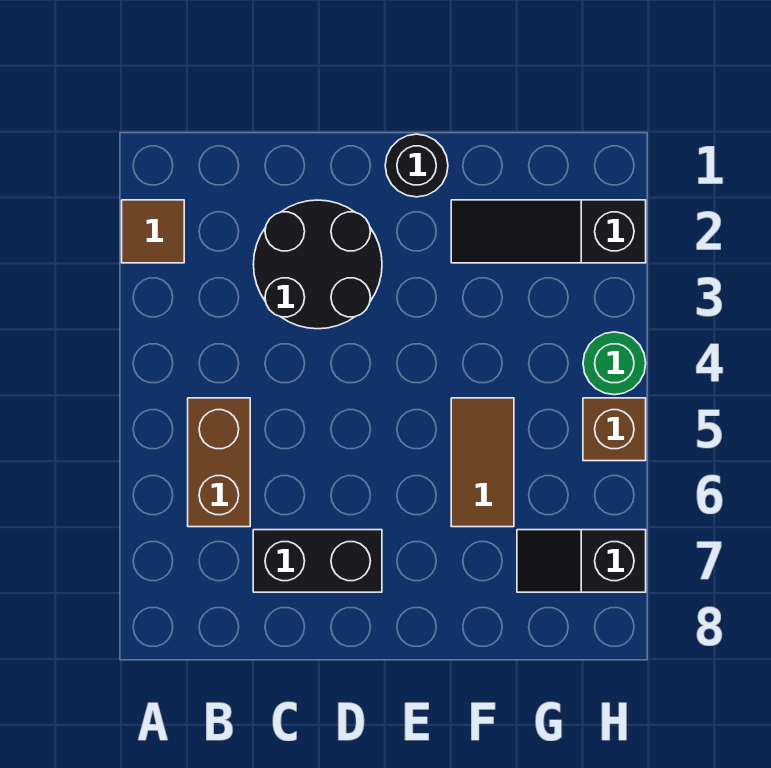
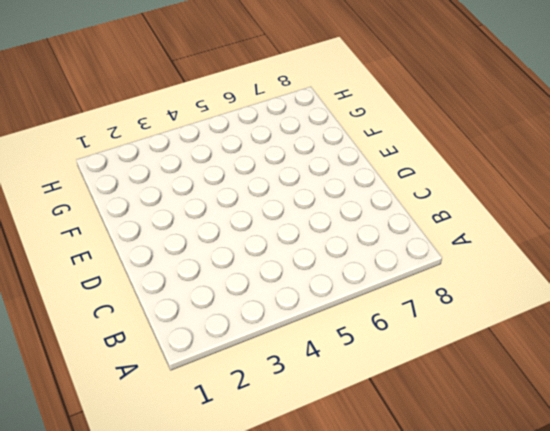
none -> brown tile A2 level 1
none -> brown brick B5:B6 level 1

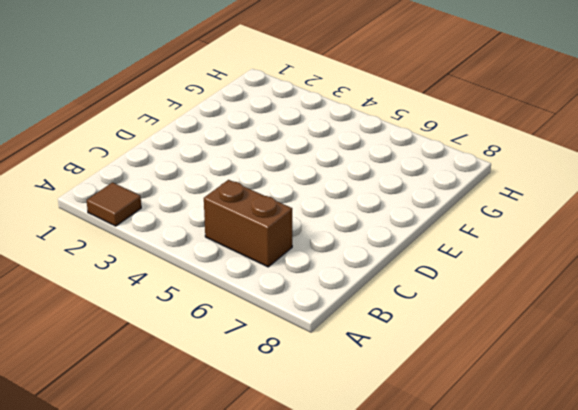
none -> black round brick C2:D3 level 1
none -> black brick C7:D7 level 1

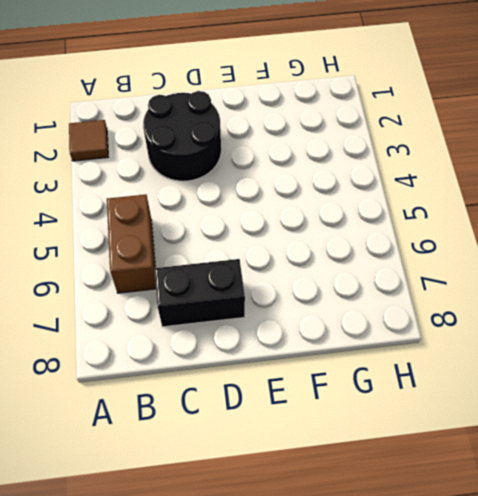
none -> black round brick E1 level 1
none -> black slope F2:H2 level 1 top H

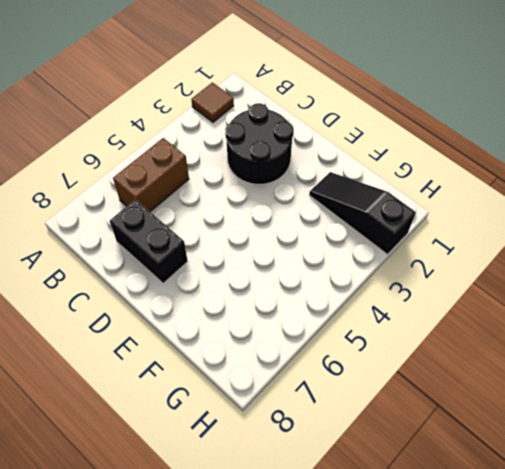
none -> black round brick E1 level 1
none -> brown tile F5:F6 level 1

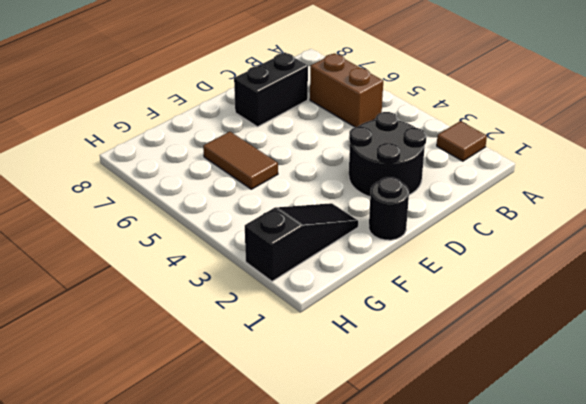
none -> black slope G7:H7 level 1 top H
none -> green round brick H4 level 1

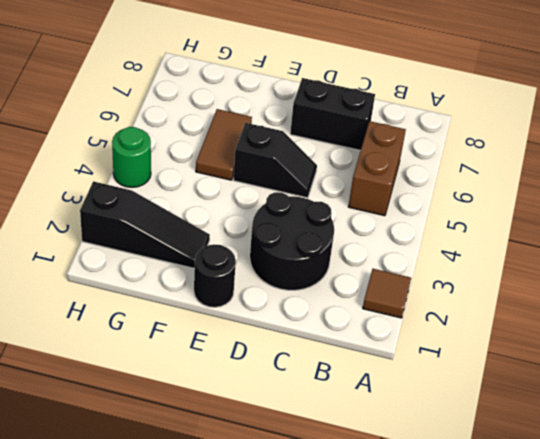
black slope D5:E5 level 1 top E -> black slope G7:H7 level 1 top H
none -> brown brick H5 level 1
☆ ☆ ☆ ☆ ☆
### What is expected
Write out every line above exactly, minus images.

### Exercise solution
none -> brown tile A2 level 1
none -> brown brick B5:B6 level 1

none -> black round brick C2:D3 level 1
none -> black brick C7:D7 level 1

none -> black round brick E1 level 1
none -> black slope F2:H2 level 1 top H

none -> black round brick E1 level 1
none -> brown tile F5:F6 level 1

none -> black slope G7:H7 level 1 top H
none -> green round brick H4 level 1

black slope D5:E5 level 1 top E -> black slope G7:H7 level 1 top H
none -> brown brick H5 level 1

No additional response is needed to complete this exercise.